Revision tracking records
_ _ _ _ _ _ _

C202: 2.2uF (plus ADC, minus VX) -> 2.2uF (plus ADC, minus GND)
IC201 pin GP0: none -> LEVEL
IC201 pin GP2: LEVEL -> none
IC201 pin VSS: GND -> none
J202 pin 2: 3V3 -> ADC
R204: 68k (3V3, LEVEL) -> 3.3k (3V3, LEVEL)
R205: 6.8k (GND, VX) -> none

_ _ _ _ _ _ _

Goal of the exercise: The answer must be the line containing "IC201 pin GP0: none -> LEVEL" and every line after it to the end of the records, repeated exactly.

Written answer:
IC201 pin GP0: none -> LEVEL
IC201 pin GP2: LEVEL -> none
IC201 pin VSS: GND -> none
J202 pin 2: 3V3 -> ADC
R204: 68k (3V3, LEVEL) -> 3.3k (3V3, LEVEL)
R205: 6.8k (GND, VX) -> none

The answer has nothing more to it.